--- Task item ---
Below are some entries. Transcribe the lines from the one holding "green brick A4:B6" to the one holding "lime brick D2:D7", inclusive, but not the pictures among them.

### Available data ###

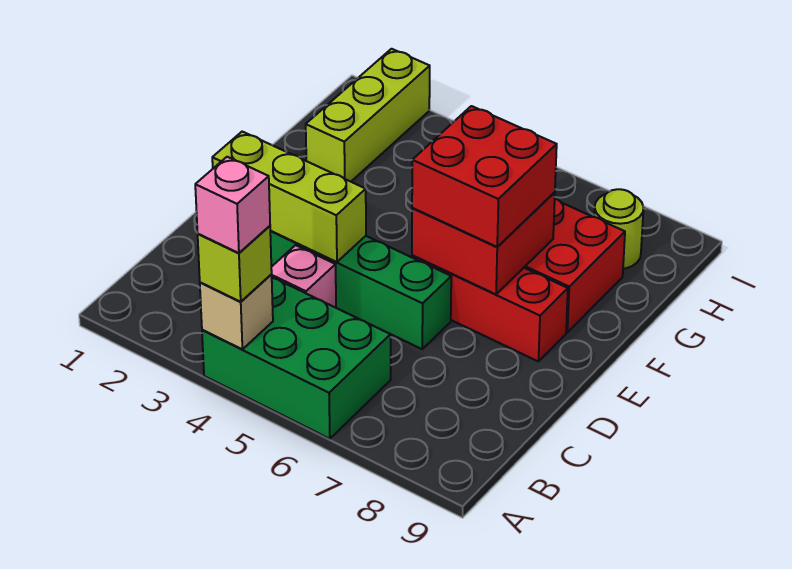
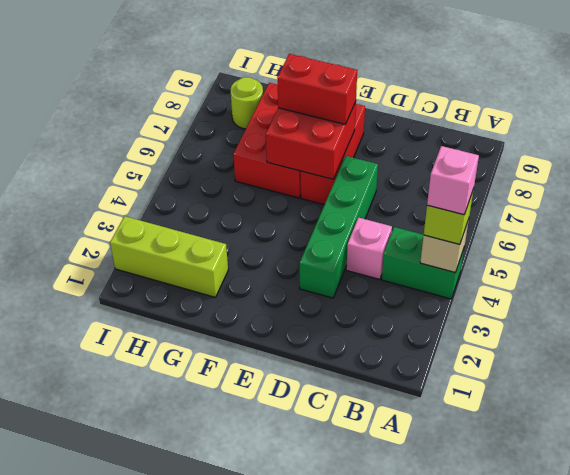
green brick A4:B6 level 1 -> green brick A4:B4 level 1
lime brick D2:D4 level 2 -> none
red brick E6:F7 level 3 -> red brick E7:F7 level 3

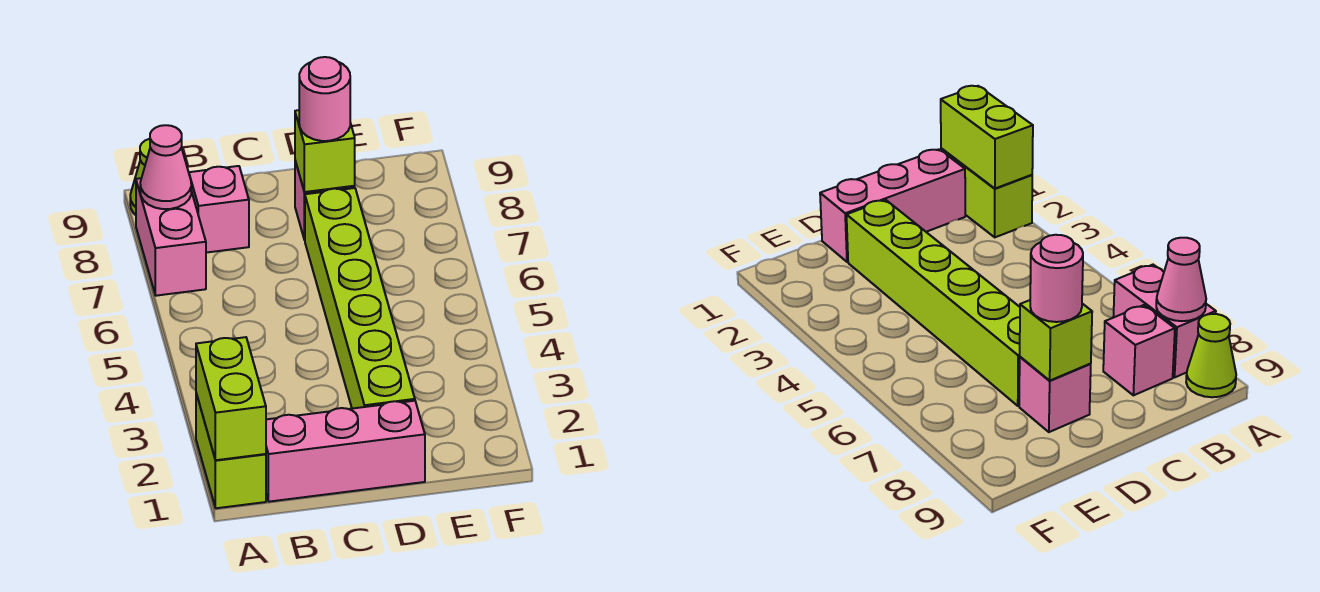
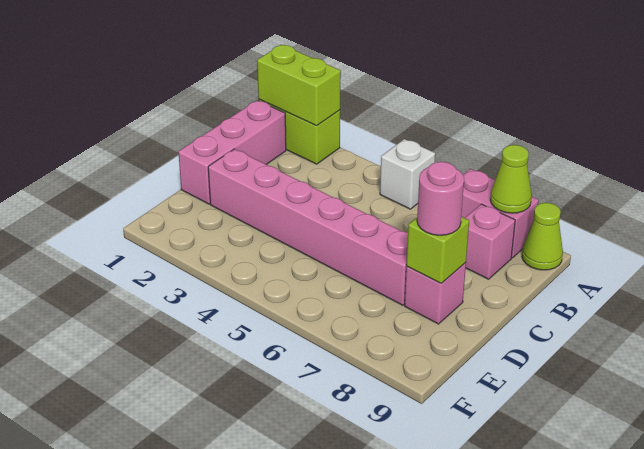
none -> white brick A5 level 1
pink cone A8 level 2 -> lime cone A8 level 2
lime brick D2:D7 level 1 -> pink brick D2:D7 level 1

###
### Available data ###

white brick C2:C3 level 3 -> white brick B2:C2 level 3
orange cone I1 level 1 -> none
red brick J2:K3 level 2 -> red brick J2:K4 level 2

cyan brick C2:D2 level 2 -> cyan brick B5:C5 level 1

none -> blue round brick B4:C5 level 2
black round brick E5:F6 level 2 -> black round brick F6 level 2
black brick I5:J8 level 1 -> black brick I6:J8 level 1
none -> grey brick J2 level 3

###
### Available data ###

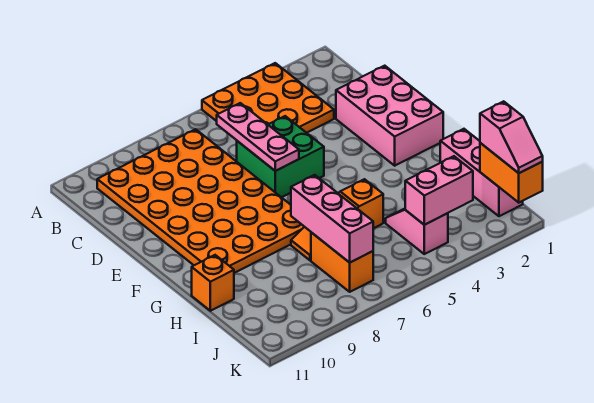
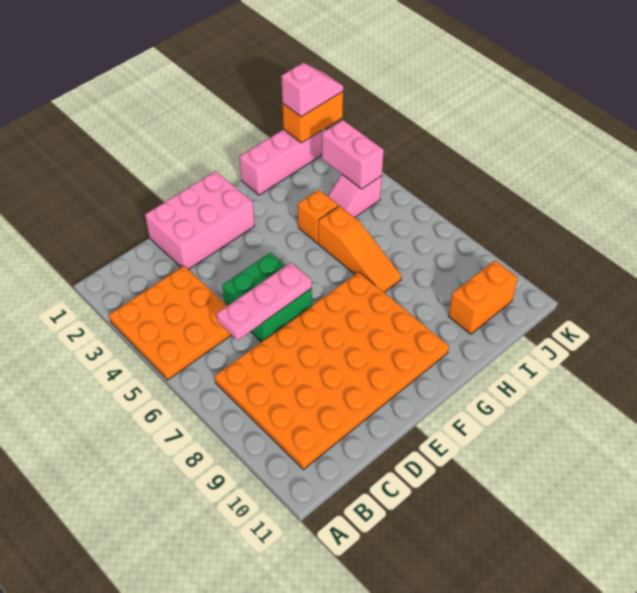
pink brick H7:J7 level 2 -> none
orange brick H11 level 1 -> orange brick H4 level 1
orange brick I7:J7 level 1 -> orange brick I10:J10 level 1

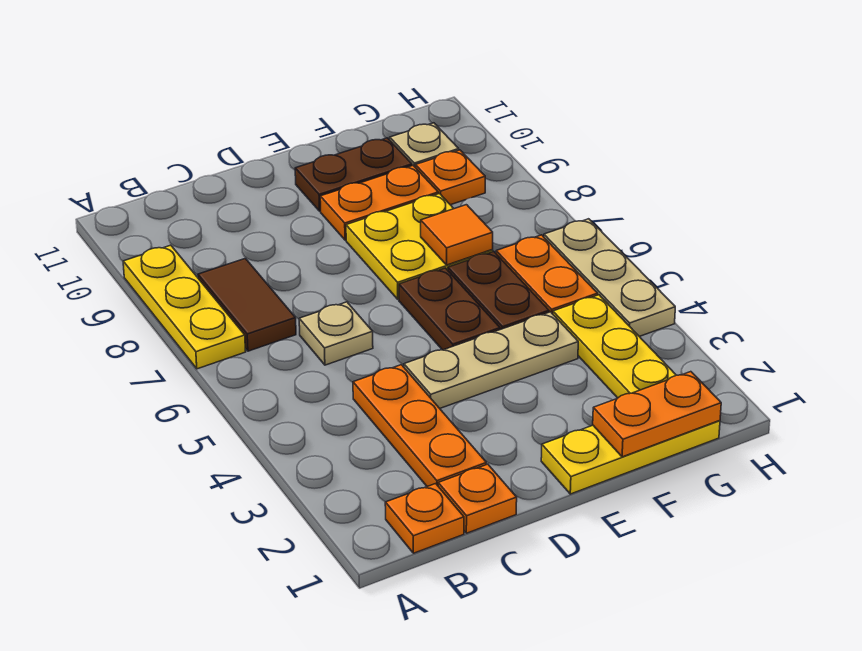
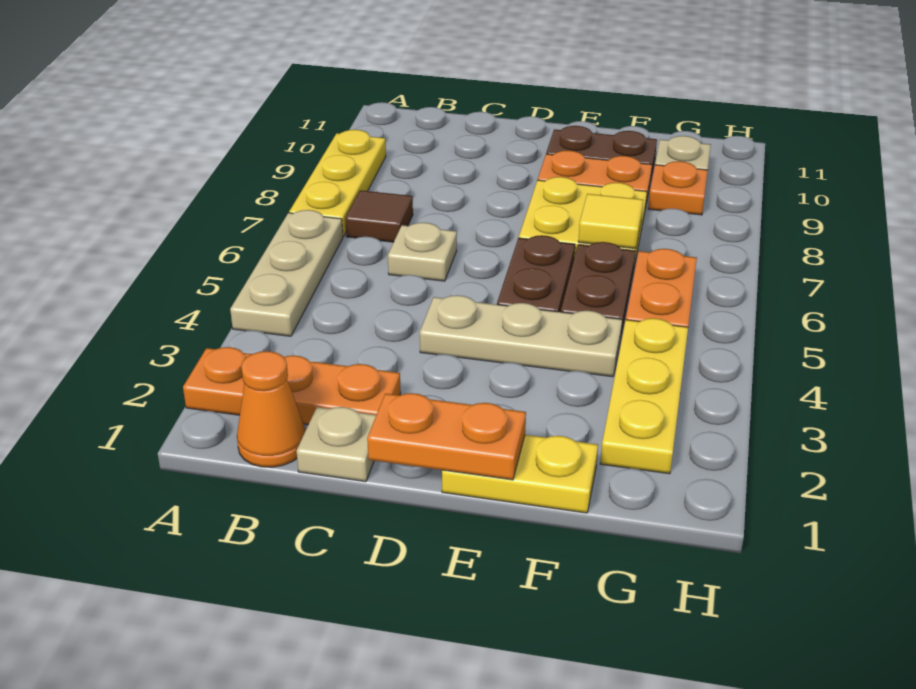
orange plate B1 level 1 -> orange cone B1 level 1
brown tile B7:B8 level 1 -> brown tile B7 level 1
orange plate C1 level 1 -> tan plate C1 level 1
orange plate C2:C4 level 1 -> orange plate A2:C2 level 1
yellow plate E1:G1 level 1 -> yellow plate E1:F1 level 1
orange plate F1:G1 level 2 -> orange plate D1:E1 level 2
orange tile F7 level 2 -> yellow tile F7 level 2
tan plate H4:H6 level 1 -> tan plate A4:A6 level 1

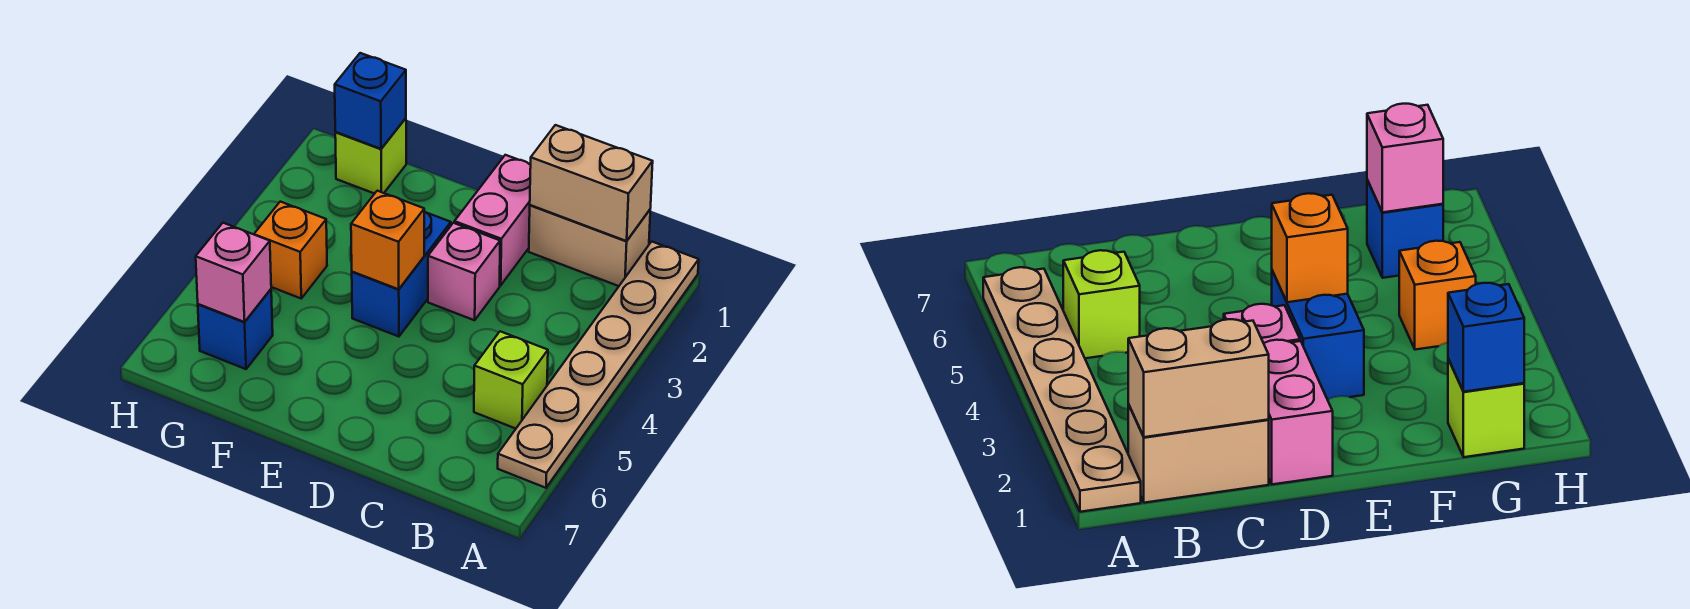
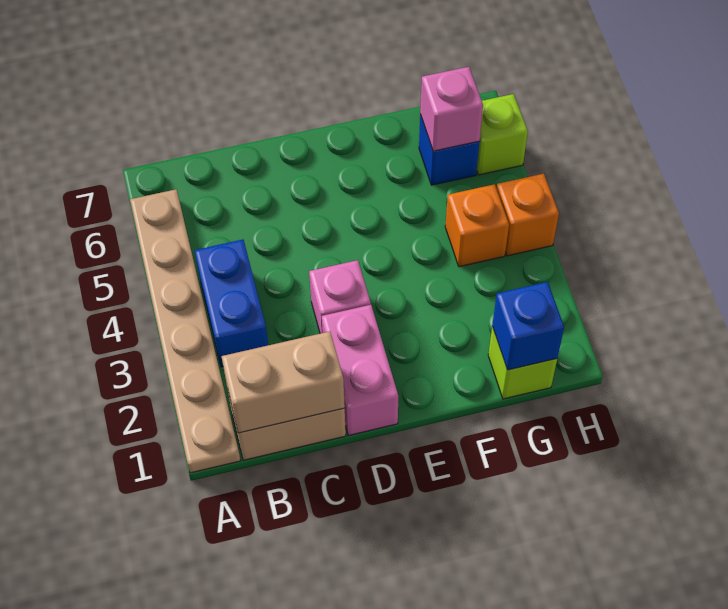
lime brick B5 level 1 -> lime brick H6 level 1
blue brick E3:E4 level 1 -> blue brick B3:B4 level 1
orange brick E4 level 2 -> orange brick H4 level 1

###

--- Written response ---
green brick A4:B6 level 1 -> green brick A4:B4 level 1
lime brick D2:D4 level 2 -> none
red brick E6:F7 level 3 -> red brick E7:F7 level 3

none -> white brick A5 level 1
pink cone A8 level 2 -> lime cone A8 level 2
lime brick D2:D7 level 1 -> pink brick D2:D7 level 1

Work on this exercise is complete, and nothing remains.